#### What this task involves
Could the data below be copied out in full, word for word?
[Opening Material supplied section]
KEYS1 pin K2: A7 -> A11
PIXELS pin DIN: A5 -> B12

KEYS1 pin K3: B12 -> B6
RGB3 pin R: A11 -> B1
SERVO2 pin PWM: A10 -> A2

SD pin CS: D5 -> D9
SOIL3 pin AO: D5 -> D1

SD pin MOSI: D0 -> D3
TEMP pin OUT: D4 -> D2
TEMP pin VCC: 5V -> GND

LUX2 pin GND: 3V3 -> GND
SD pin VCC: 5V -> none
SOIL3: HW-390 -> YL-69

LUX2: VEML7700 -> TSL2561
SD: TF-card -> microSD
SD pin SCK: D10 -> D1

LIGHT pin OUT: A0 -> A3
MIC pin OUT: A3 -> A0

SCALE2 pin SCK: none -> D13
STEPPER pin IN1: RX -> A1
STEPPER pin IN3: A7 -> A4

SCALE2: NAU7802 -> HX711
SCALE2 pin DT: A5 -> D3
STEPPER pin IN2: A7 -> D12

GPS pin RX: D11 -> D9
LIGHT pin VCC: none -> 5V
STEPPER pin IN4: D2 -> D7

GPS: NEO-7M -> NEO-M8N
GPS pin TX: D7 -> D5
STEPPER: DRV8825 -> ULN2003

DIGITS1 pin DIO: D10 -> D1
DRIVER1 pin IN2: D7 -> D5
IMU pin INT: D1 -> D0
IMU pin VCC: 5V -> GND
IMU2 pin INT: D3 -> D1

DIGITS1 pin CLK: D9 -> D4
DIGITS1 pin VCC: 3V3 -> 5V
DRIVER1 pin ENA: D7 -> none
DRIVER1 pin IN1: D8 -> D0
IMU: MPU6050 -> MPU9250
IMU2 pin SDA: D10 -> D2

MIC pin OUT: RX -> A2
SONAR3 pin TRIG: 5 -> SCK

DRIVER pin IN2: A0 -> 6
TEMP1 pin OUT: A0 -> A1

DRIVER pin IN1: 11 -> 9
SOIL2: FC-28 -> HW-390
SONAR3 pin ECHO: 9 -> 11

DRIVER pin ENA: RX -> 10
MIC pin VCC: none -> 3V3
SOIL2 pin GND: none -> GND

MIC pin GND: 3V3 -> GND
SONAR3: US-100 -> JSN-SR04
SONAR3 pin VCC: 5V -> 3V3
[Closing Material supplied section]
#### Task response
KEYS1 pin K2: A7 -> A11
PIXELS pin DIN: A5 -> B12

KEYS1 pin K3: B12 -> B6
RGB3 pin R: A11 -> B1
SERVO2 pin PWM: A10 -> A2

SD pin CS: D5 -> D9
SOIL3 pin AO: D5 -> D1

SD pin MOSI: D0 -> D3
TEMP pin OUT: D4 -> D2
TEMP pin VCC: 5V -> GND

LUX2 pin GND: 3V3 -> GND
SD pin VCC: 5V -> none
SOIL3: HW-390 -> YL-69

LUX2: VEML7700 -> TSL2561
SD: TF-card -> microSD
SD pin SCK: D10 -> D1

LIGHT pin OUT: A0 -> A3
MIC pin OUT: A3 -> A0

SCALE2 pin SCK: none -> D13
STEPPER pin IN1: RX -> A1
STEPPER pin IN3: A7 -> A4

SCALE2: NAU7802 -> HX711
SCALE2 pin DT: A5 -> D3
STEPPER pin IN2: A7 -> D12

GPS pin RX: D11 -> D9
LIGHT pin VCC: none -> 5V
STEPPER pin IN4: D2 -> D7

GPS: NEO-7M -> NEO-M8N
GPS pin TX: D7 -> D5
STEPPER: DRV8825 -> ULN2003

DIGITS1 pin DIO: D10 -> D1
DRIVER1 pin IN2: D7 -> D5
IMU pin INT: D1 -> D0
IMU pin VCC: 5V -> GND
IMU2 pin INT: D3 -> D1

DIGITS1 pin CLK: D9 -> D4
DIGITS1 pin VCC: 3V3 -> 5V
DRIVER1 pin ENA: D7 -> none
DRIVER1 pin IN1: D8 -> D0
IMU: MPU6050 -> MPU9250
IMU2 pin SDA: D10 -> D2

MIC pin OUT: RX -> A2
SONAR3 pin TRIG: 5 -> SCK

DRIVER pin IN2: A0 -> 6
TEMP1 pin OUT: A0 -> A1

DRIVER pin IN1: 11 -> 9
SOIL2: FC-28 -> HW-390
SONAR3 pin ECHO: 9 -> 11

DRIVER pin ENA: RX -> 10
MIC pin VCC: none -> 3V3
SOIL2 pin GND: none -> GND

MIC pin GND: 3V3 -> GND
SONAR3: US-100 -> JSN-SR04
SONAR3 pin VCC: 5V -> 3V3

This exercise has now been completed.